**Problem statement**
In the entries below, count the lines that hold the string "hourglass" and state only that count.

**Records shown**
:::

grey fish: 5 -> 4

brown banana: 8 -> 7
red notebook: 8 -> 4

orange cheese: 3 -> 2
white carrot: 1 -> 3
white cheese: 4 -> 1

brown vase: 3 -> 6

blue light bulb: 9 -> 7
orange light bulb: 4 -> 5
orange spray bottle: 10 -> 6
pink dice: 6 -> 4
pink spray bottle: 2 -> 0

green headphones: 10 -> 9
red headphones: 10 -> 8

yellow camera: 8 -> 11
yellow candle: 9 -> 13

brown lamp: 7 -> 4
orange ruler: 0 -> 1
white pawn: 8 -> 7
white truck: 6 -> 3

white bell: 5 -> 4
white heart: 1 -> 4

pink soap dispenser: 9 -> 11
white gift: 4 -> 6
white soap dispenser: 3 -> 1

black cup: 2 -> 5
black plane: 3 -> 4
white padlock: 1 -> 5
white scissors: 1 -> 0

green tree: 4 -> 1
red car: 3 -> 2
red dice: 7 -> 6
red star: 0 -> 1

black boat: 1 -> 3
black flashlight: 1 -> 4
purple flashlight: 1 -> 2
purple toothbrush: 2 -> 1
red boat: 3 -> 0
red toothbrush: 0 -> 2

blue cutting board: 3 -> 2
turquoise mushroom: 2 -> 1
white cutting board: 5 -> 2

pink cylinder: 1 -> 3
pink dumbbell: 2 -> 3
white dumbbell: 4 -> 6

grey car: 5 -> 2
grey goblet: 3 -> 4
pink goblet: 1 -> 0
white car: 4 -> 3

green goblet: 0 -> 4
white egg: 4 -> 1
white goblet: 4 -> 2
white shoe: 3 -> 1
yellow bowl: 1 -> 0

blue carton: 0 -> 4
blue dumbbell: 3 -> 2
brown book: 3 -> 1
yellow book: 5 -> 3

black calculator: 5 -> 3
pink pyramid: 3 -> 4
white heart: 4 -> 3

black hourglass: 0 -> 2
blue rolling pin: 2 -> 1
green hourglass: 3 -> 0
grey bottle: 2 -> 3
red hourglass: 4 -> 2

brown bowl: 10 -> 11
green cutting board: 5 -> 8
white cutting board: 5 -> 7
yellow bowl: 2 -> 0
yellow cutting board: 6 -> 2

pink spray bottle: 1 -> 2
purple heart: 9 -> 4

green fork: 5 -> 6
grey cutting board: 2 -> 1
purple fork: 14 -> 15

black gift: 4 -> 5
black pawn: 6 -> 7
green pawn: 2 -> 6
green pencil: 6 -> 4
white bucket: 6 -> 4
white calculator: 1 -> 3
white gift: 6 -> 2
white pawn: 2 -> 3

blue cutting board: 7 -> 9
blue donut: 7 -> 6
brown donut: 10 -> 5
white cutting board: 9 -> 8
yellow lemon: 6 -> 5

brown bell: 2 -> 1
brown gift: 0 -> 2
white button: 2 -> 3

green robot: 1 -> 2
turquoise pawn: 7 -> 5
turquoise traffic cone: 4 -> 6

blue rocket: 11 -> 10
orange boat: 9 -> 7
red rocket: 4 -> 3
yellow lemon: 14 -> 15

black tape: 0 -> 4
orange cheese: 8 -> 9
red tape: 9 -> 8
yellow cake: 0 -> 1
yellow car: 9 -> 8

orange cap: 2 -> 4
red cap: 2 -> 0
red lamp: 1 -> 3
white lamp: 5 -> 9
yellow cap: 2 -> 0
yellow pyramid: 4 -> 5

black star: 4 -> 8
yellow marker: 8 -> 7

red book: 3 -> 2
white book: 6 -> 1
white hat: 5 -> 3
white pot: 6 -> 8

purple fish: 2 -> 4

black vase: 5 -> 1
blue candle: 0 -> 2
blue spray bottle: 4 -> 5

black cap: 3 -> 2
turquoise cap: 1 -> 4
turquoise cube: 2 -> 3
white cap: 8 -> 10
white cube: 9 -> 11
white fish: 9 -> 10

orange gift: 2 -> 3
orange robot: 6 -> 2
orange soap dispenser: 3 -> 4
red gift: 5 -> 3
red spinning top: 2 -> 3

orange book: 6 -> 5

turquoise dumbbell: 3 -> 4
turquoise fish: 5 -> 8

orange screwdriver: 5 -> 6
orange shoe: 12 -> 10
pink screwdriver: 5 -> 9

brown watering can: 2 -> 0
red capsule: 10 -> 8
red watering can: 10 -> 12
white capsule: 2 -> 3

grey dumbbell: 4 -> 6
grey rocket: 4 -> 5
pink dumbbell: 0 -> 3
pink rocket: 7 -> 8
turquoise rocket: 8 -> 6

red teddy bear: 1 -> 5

:::

**Result of the task**
3